(Try it): List all lines of the data that include the string "turquoise".

Coordinate-based object records:

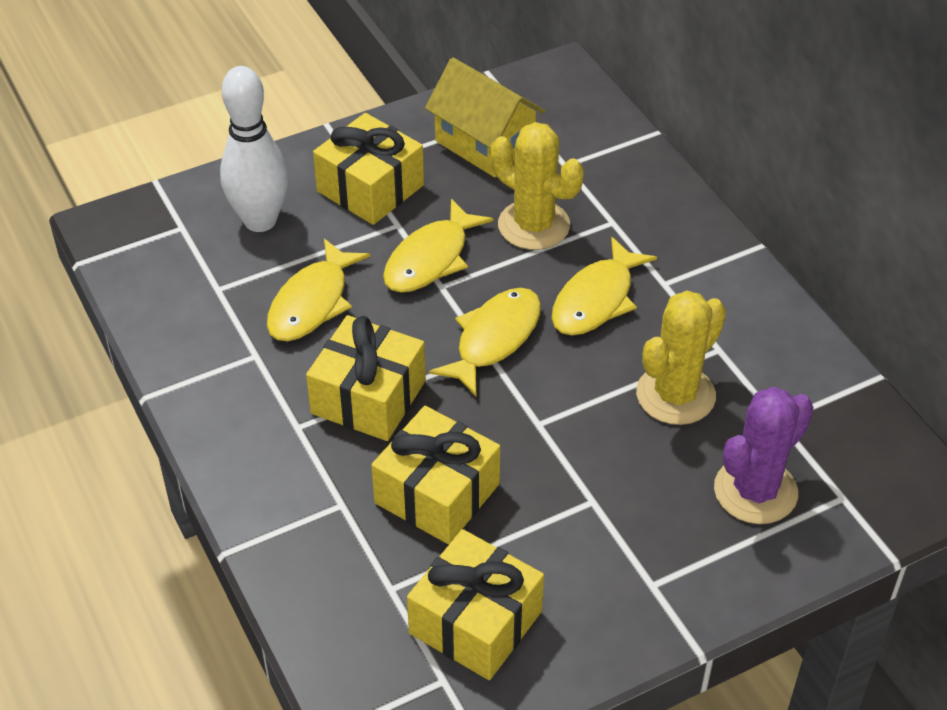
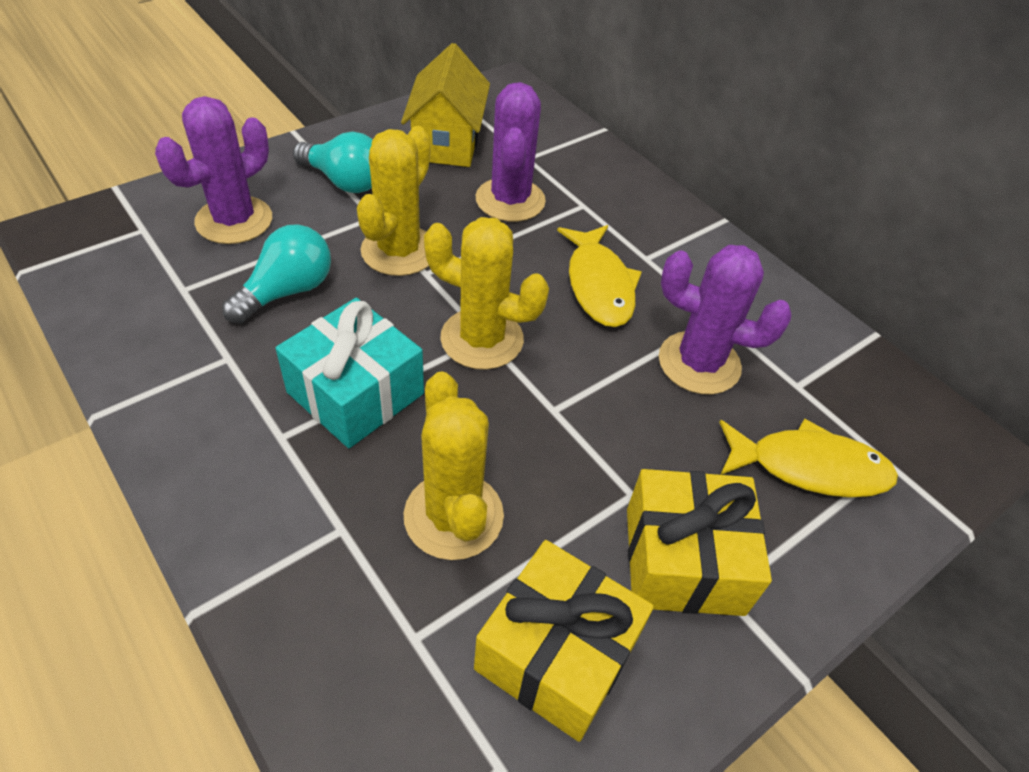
purple cactus: 1 -> 3
turquoise gift: 0 -> 1
turquoise light bulb: 0 -> 2
white bowling pin: 1 -> 0
yellow cactus: 2 -> 3
yellow fish: 4 -> 2
yellow gift: 4 -> 2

(Completed exercise):
turquoise gift: 0 -> 1
turquoise light bulb: 0 -> 2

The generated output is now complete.